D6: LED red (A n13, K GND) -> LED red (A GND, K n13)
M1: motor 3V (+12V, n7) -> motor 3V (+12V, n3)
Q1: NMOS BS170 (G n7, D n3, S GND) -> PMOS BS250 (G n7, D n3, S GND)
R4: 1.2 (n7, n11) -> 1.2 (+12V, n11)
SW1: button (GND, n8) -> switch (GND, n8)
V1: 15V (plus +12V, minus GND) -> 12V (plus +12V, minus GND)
---*---
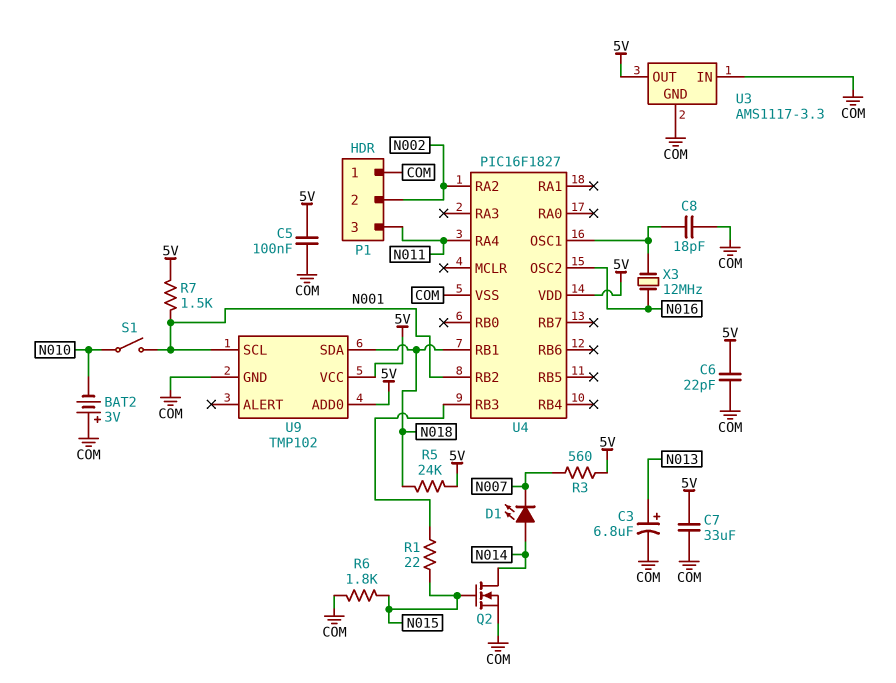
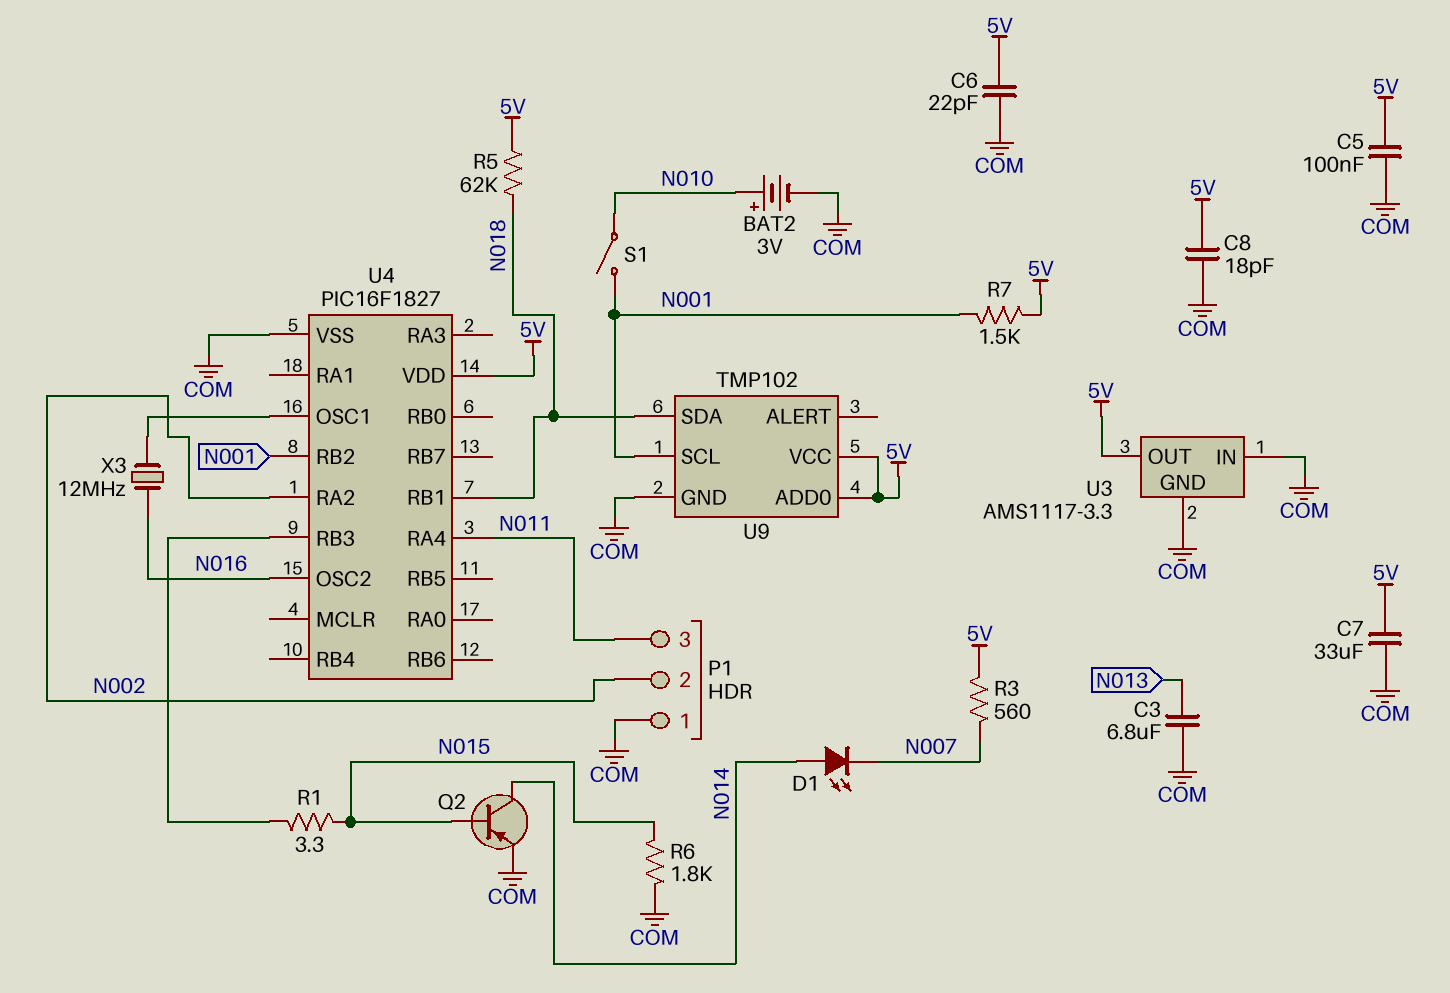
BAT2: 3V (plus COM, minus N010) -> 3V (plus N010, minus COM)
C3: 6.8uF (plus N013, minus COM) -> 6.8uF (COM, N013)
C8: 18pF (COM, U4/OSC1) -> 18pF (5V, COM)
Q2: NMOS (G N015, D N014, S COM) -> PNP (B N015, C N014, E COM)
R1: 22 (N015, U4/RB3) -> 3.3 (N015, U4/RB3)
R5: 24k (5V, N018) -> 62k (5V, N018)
---*---
• **Required action**:
In the records above, locate every line with the string "plus" and copy it.

• **Finished task**:
V1: 15V (plus +12V, minus GND) -> 12V (plus +12V, minus GND)
BAT2: 3V (plus COM, minus N010) -> 3V (plus N010, minus COM)
C3: 6.8uF (plus N013, minus COM) -> 6.8uF (COM, N013)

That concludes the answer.